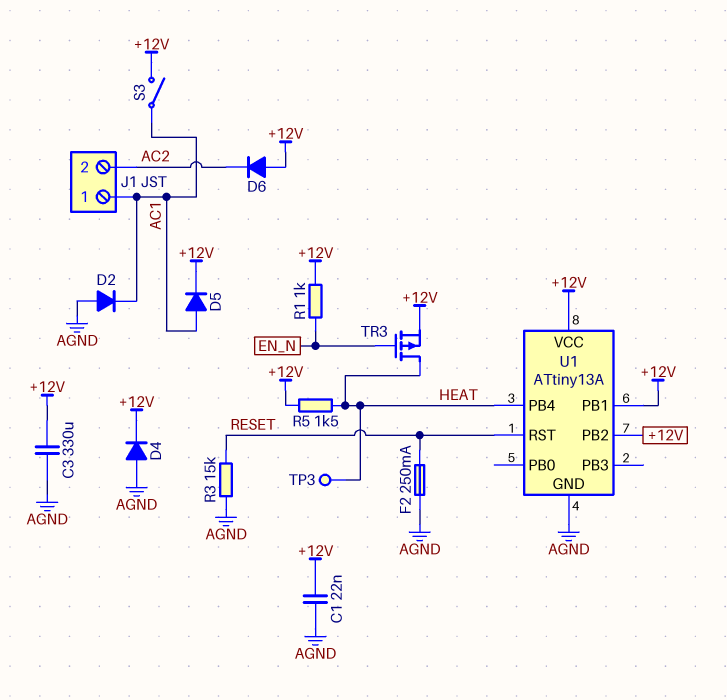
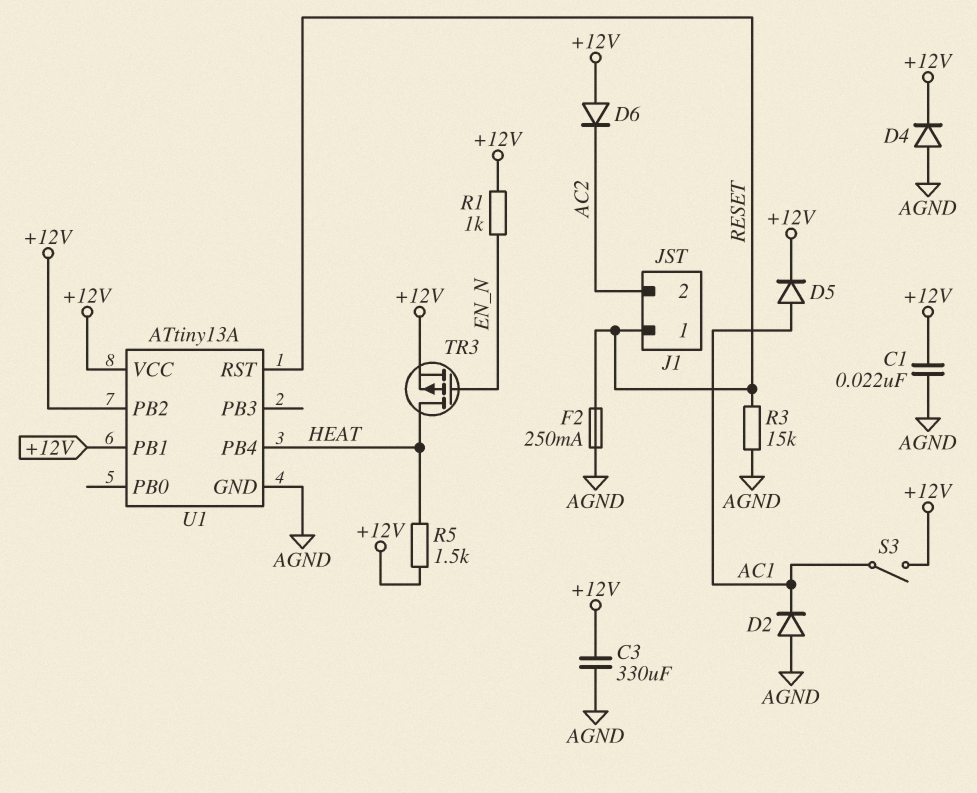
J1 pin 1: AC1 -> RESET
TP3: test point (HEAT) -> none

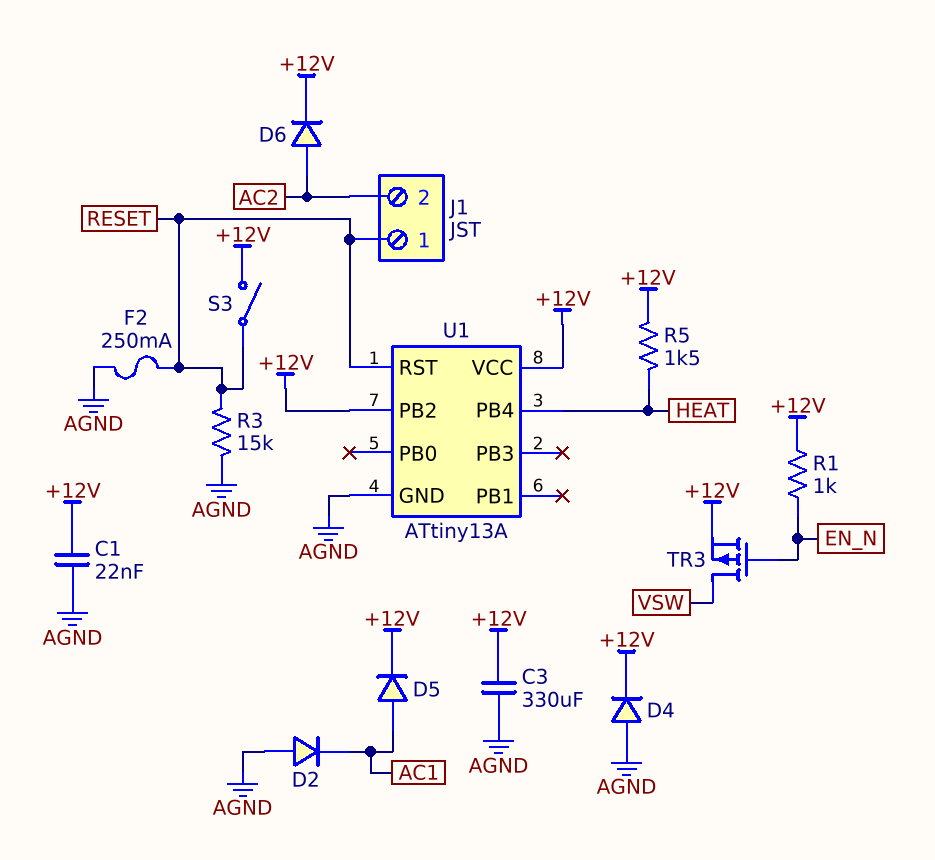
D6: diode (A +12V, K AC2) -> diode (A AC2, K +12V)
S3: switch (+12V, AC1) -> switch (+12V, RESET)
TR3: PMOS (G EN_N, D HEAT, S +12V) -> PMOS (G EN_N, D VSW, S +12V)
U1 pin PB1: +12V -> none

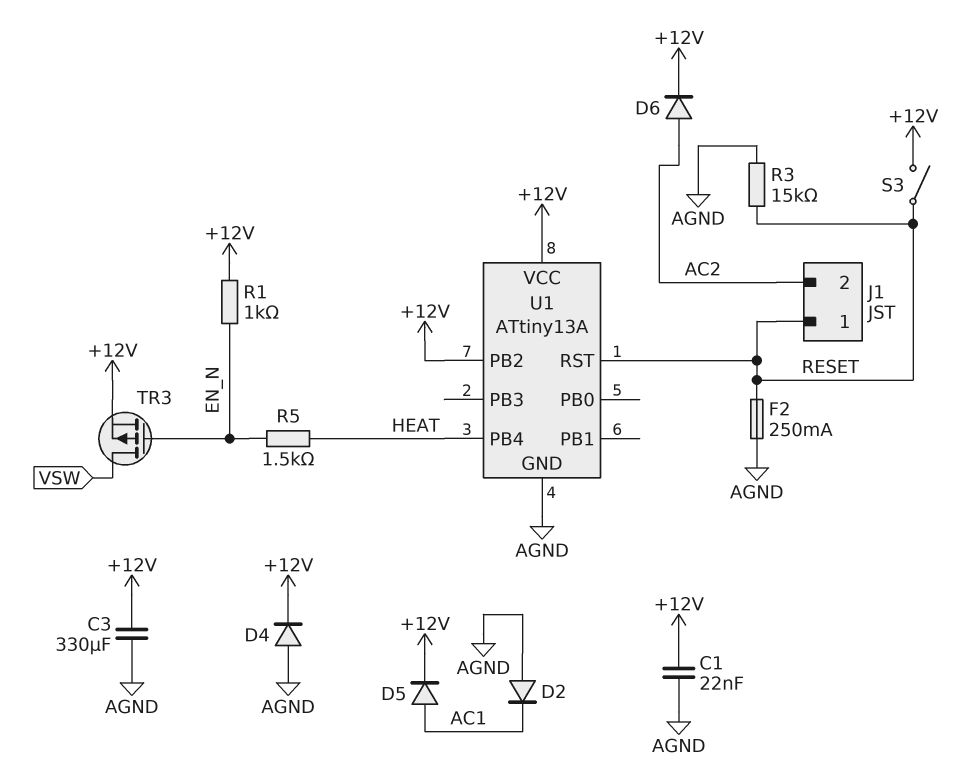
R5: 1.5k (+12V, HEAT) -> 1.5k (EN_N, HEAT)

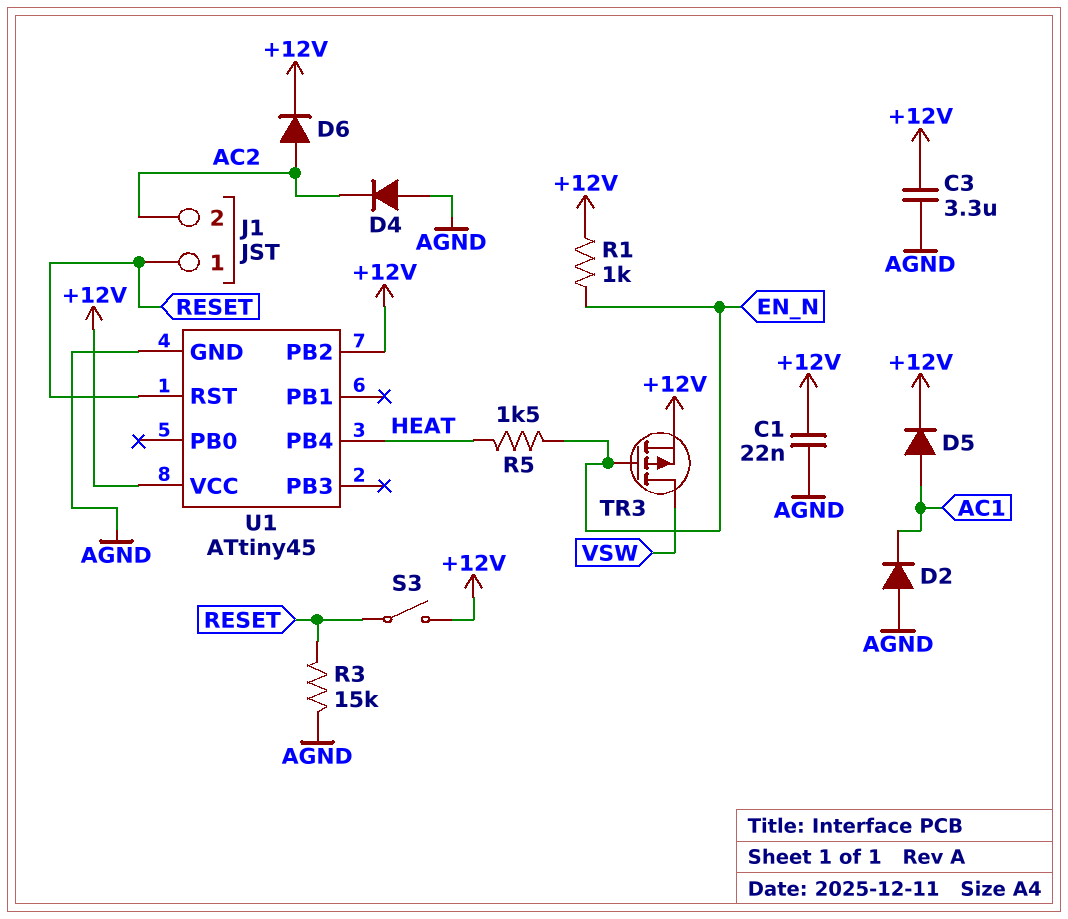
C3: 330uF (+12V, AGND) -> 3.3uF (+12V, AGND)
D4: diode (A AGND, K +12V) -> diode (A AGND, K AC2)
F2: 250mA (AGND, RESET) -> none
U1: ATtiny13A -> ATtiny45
##############################
_Task to complete_
Copy each line holding "AGND" from the material above.

_Written solution_
C3: 330uF (+12V, AGND) -> 3.3uF (+12V, AGND)
D4: diode (A AGND, K +12V) -> diode (A AGND, K AC2)
F2: 250mA (AGND, RESET) -> none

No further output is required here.